Records from a collection
========================

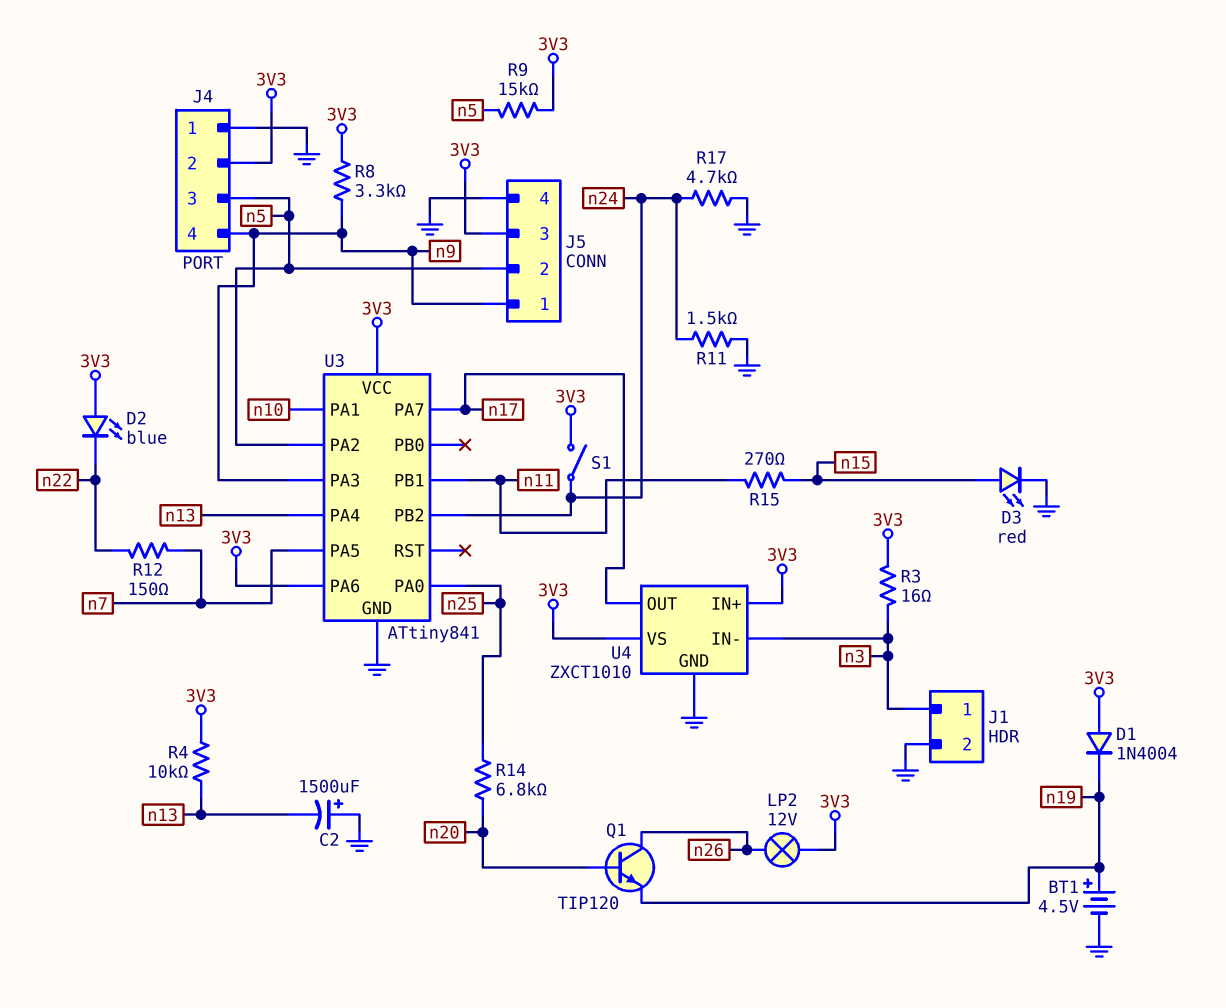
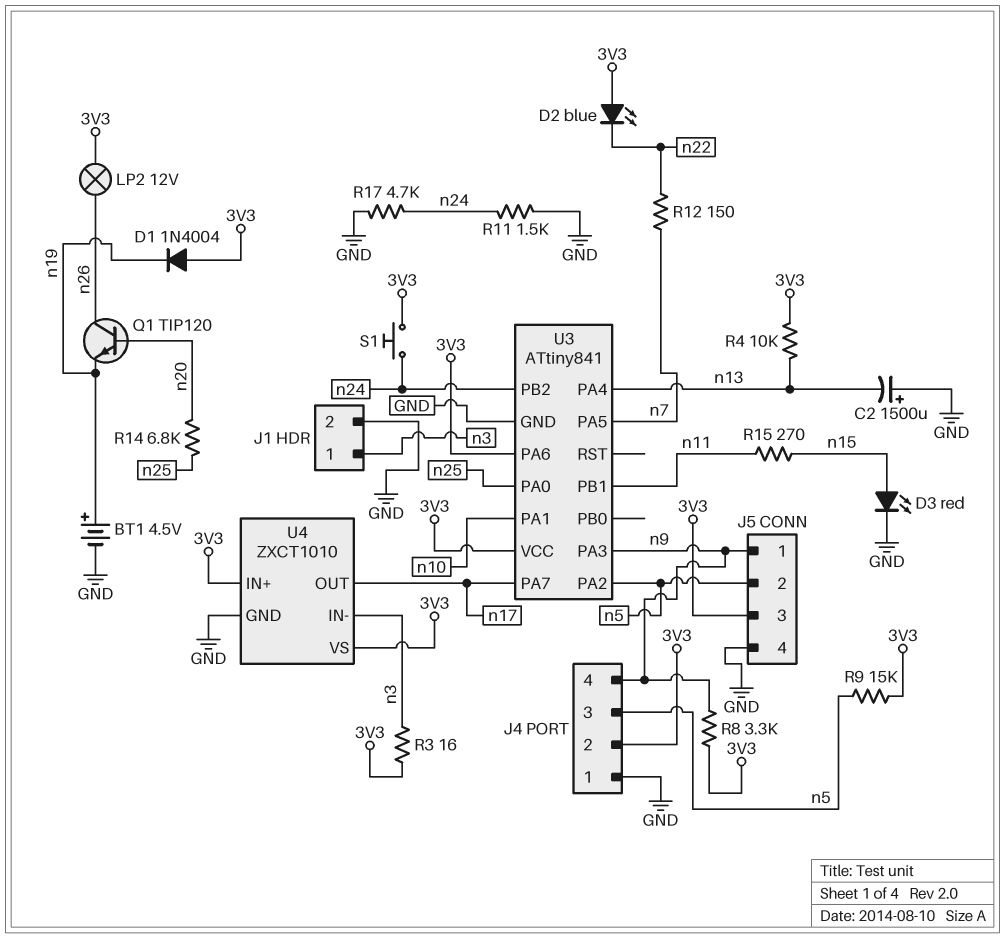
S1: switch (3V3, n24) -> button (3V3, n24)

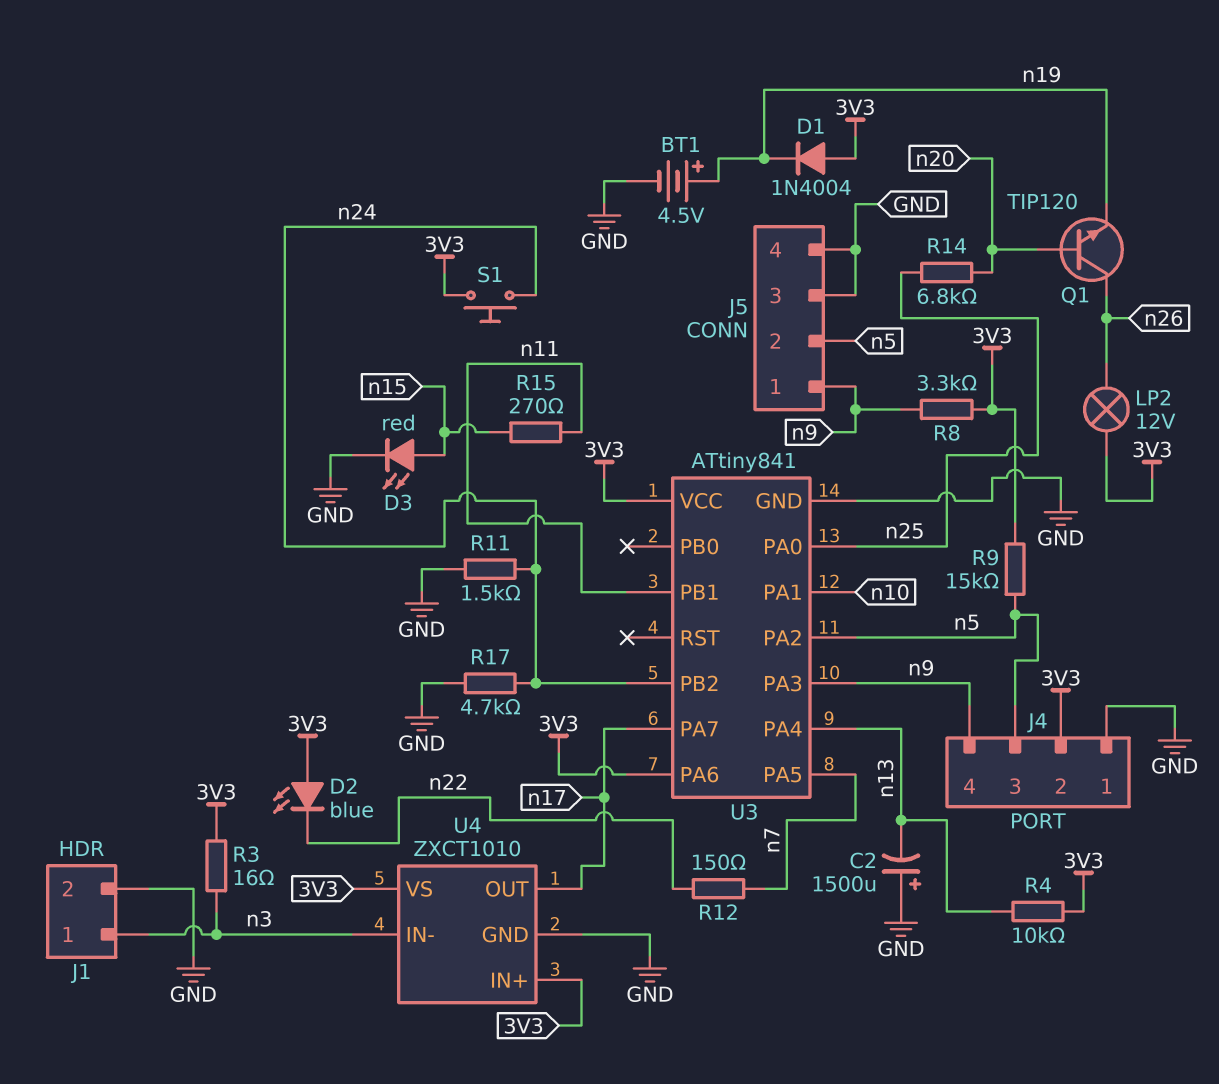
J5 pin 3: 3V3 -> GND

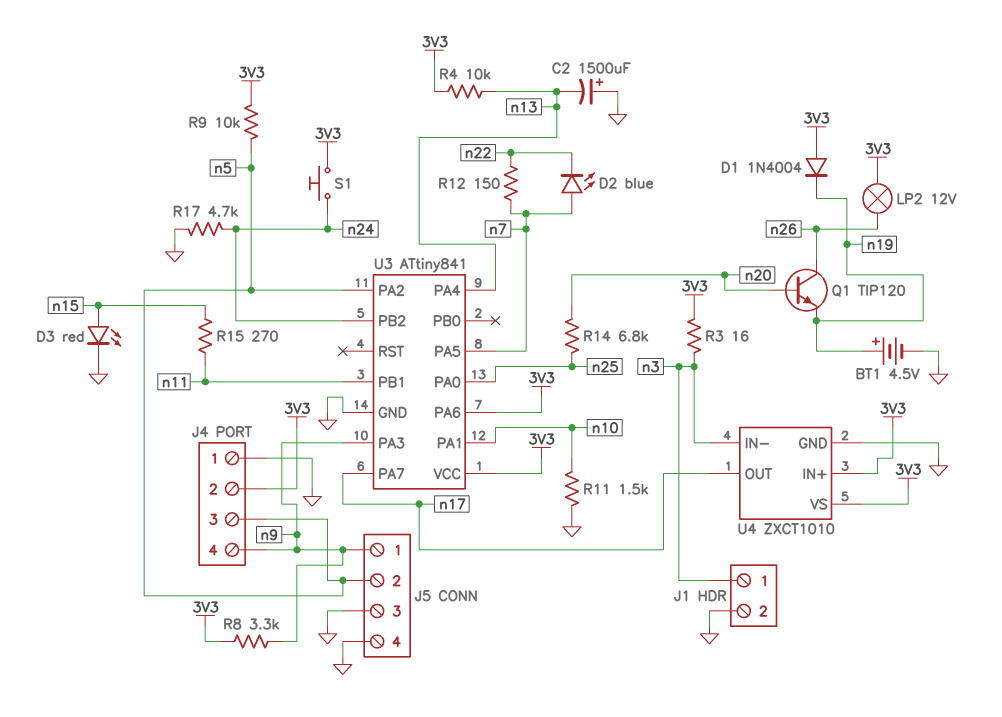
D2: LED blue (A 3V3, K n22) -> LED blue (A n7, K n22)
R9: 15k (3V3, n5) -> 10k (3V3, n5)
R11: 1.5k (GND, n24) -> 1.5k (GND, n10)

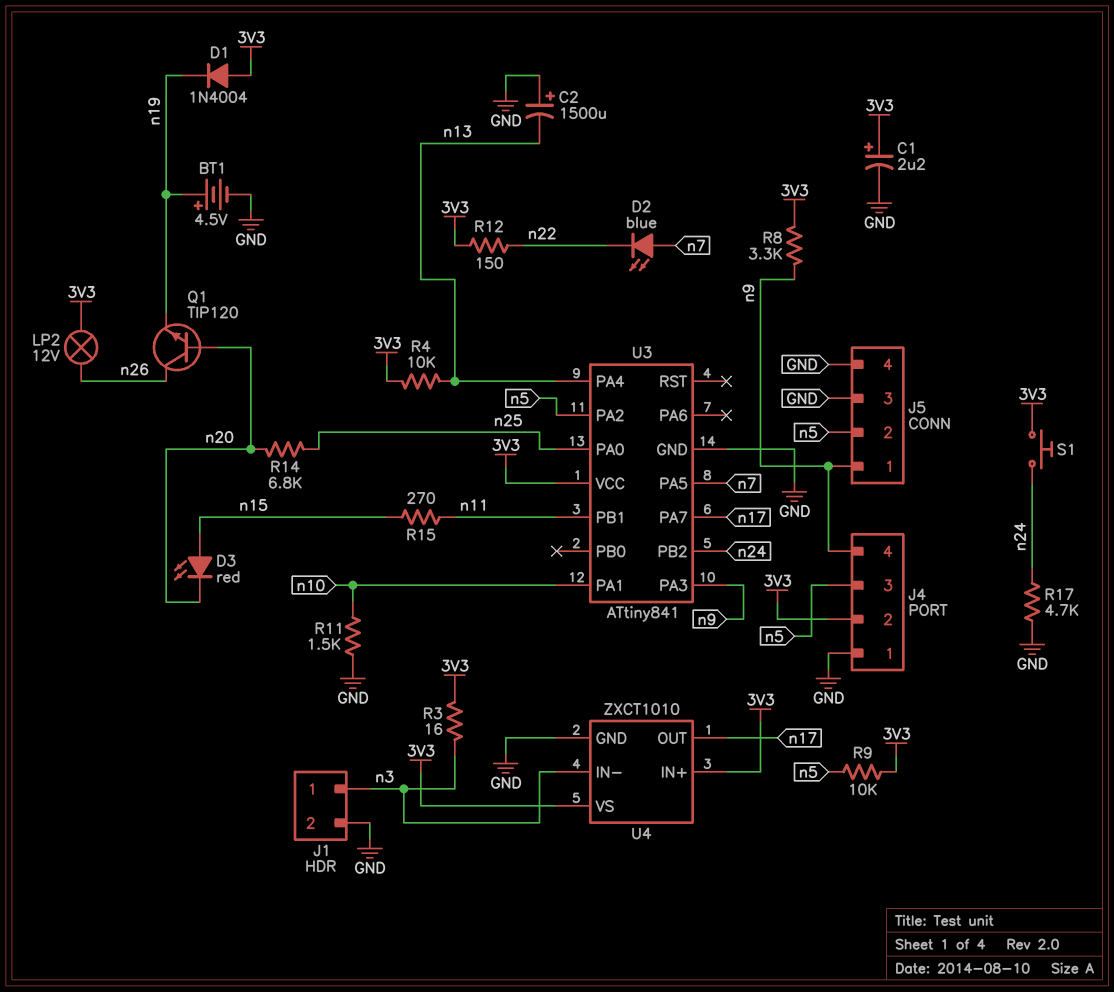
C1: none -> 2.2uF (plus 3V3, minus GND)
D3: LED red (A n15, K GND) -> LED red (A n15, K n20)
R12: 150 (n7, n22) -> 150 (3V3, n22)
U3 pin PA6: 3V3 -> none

========================

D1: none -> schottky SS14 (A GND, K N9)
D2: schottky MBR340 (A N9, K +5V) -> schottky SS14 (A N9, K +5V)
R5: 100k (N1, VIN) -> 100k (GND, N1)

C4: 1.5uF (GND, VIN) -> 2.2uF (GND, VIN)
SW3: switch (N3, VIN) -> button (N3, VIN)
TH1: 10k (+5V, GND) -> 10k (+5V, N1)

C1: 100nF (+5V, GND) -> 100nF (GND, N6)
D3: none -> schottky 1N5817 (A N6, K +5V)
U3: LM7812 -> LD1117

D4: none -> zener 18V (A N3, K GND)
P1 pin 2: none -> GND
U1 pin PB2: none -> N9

========================

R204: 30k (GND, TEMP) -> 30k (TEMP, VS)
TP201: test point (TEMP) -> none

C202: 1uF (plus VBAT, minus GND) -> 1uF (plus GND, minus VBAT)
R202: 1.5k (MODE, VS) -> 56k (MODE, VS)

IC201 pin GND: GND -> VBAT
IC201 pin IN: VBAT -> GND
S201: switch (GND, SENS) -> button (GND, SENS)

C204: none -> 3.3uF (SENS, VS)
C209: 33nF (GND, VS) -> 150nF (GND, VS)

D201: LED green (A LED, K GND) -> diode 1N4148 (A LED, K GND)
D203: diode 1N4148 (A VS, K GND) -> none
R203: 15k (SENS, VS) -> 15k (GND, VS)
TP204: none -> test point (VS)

========================

Every line above from the line with "S201: switch (GND, SENS)" to the line with "TP204: none -> test point (VS)" is wanted, ends included; write them out exactly and add no other line.

→ **TASK ANSWER**
S201: switch (GND, SENS) -> button (GND, SENS)

C204: none -> 3.3uF (SENS, VS)
C209: 33nF (GND, VS) -> 150nF (GND, VS)

D201: LED green (A LED, K GND) -> diode 1N4148 (A LED, K GND)
D203: diode 1N4148 (A VS, K GND) -> none
R203: 15k (SENS, VS) -> 15k (GND, VS)
TP204: none -> test point (VS)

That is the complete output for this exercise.